• **EXERCISE DESCRIPTION**: Set down, word for word, every line of the listing below, starting with the one that contains "grey duck [589,154,635,220]" and ending with the final line. Include nothing else.

[[ LISTED ENTRIES, beginning ]]

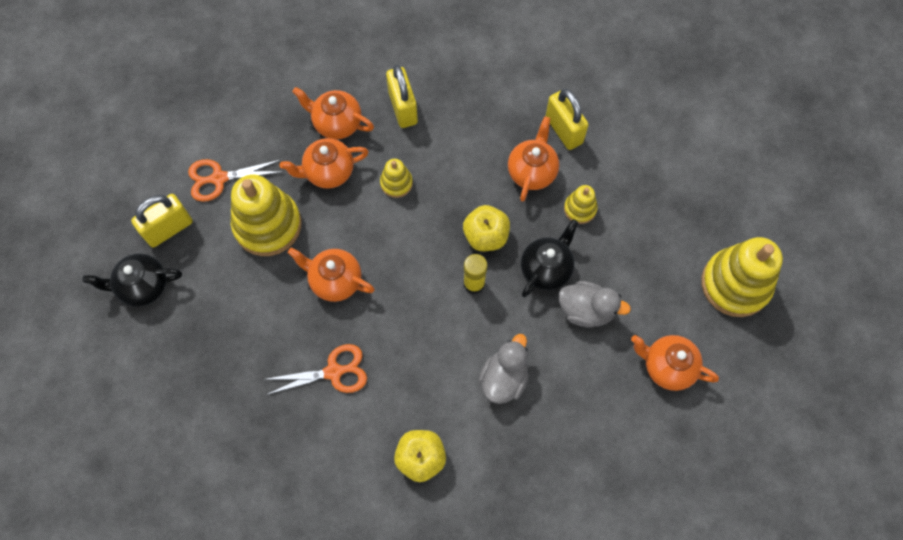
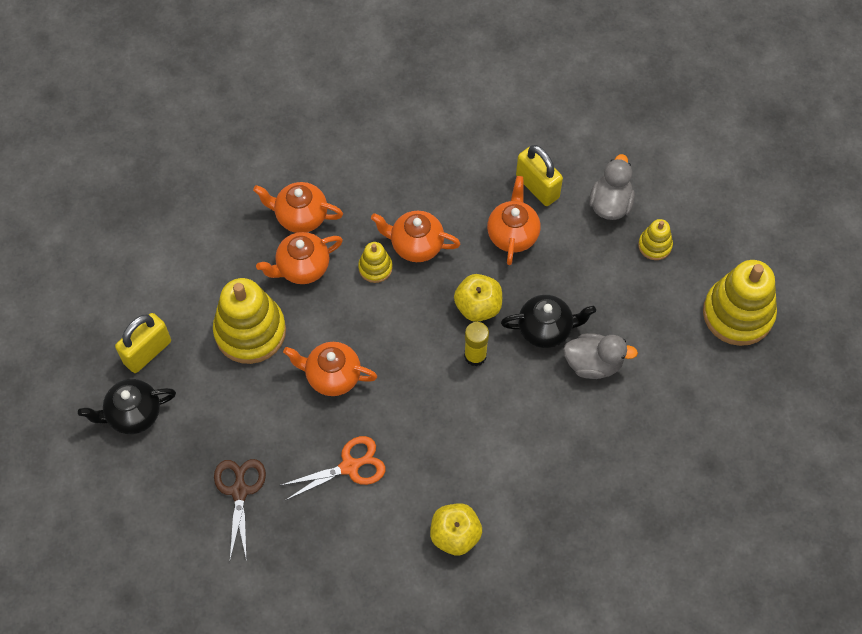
camera: 10 degrees left, 5 degrees down
orange scissors [188,159,282,202] -> none
yellow padlock [386,65,418,128] -> none
grey duck [478,334,529,404] -> grey duck moved to [589,154,635,220]
black teapot [521,219,578,298] -> black teapot turned 60 degrees clockwise [501,295,596,348]
yellow stacking toy [564,185,598,224] -> yellow stacking toy moved to [638,219,673,260]
orange teapot [631,335,719,391] -> orange teapot moved to [371,211,461,262]
none -> brown scissors [214,459,266,561]

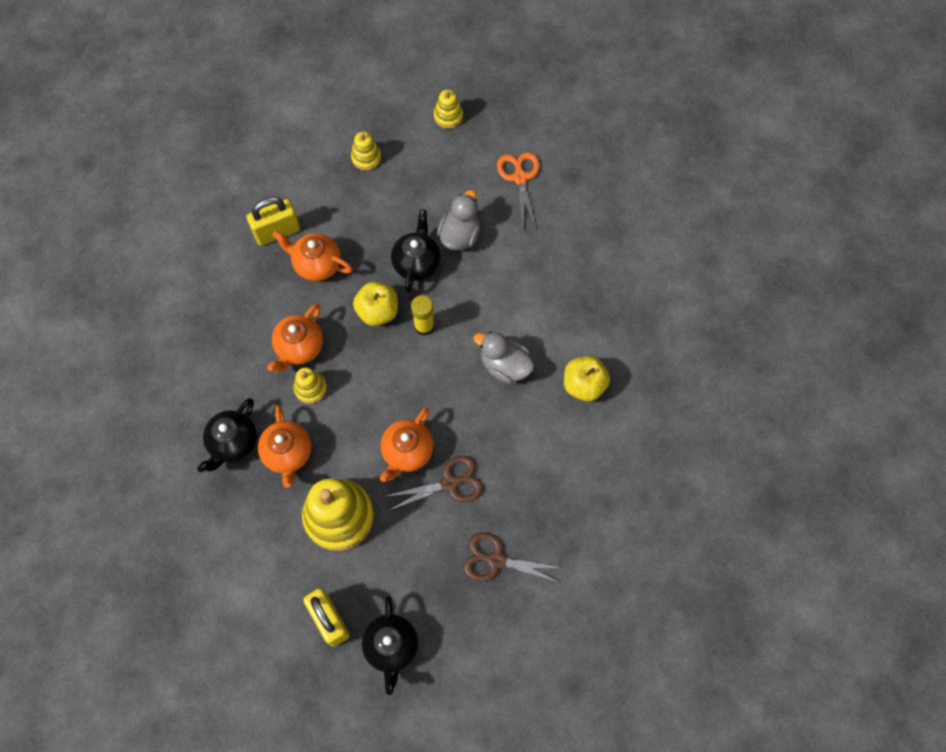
camera: 75 degrees left, 5 degrees up
orange teapot [253,182,343,233] -> black teapot [197,398,257,472]
orange scissors [279,436,386,500] -> orange scissors moved to [497,152,540,229]
grey duck [589,154,635,220] -> grey duck moved to [473,332,535,384]
yellow stacking toy [703,260,777,346] -> yellow stacking toy [434,89,463,129], size x0.48
none -> brown scissors [383,456,483,511]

[[ LISTED ENTRIES, end ]]

• **SOLUTION TO THE EXERCISE**:
grey duck [589,154,635,220] -> grey duck moved to [473,332,535,384]
yellow stacking toy [703,260,777,346] -> yellow stacking toy [434,89,463,129], size x0.48
none -> brown scissors [383,456,483,511]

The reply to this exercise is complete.